(Scene images with change listings)
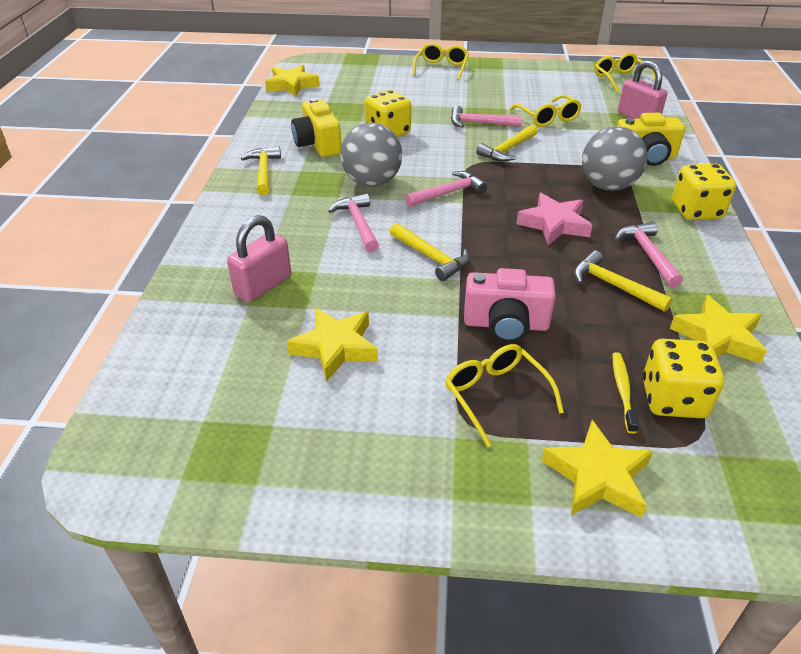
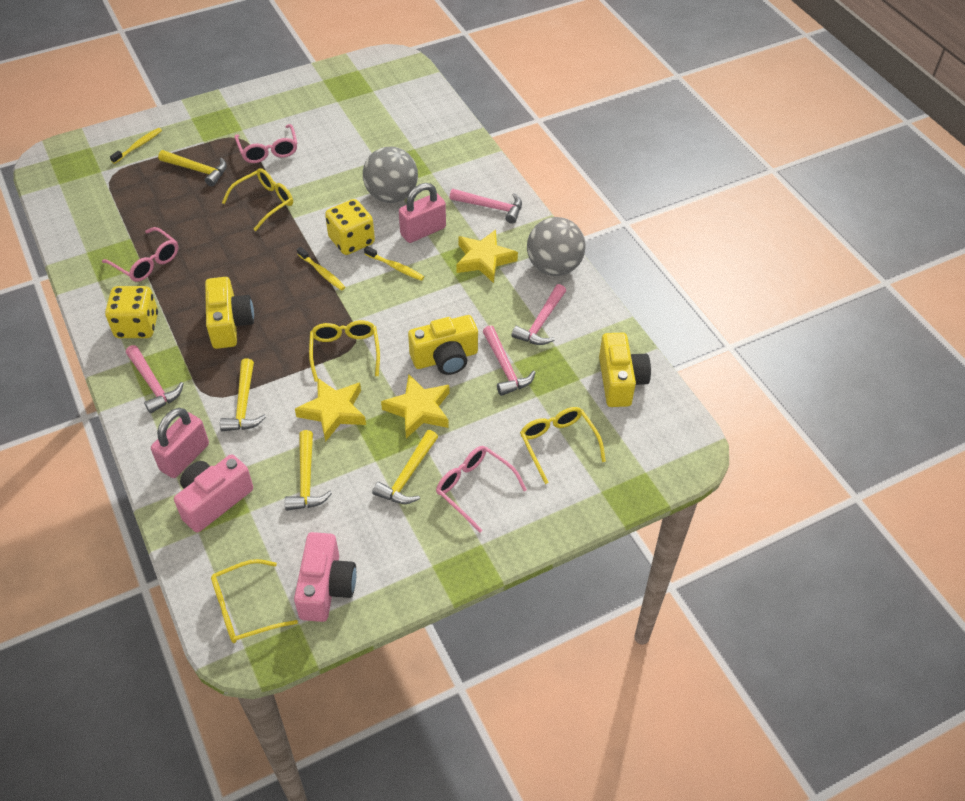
pink camera: 1 -> 2
pink glasses: 0 -> 3
pink star: 1 -> 0
yellow camera: 2 -> 3
yellow dice: 3 -> 2
yellow star: 4 -> 3
yellow toothbrush: 1 -> 3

Work task: An exact copy of all the entries above is required, with every picture left out.

Task response:
pink camera: 1 -> 2
pink glasses: 0 -> 3
pink star: 1 -> 0
yellow camera: 2 -> 3
yellow dice: 3 -> 2
yellow star: 4 -> 3
yellow toothbrush: 1 -> 3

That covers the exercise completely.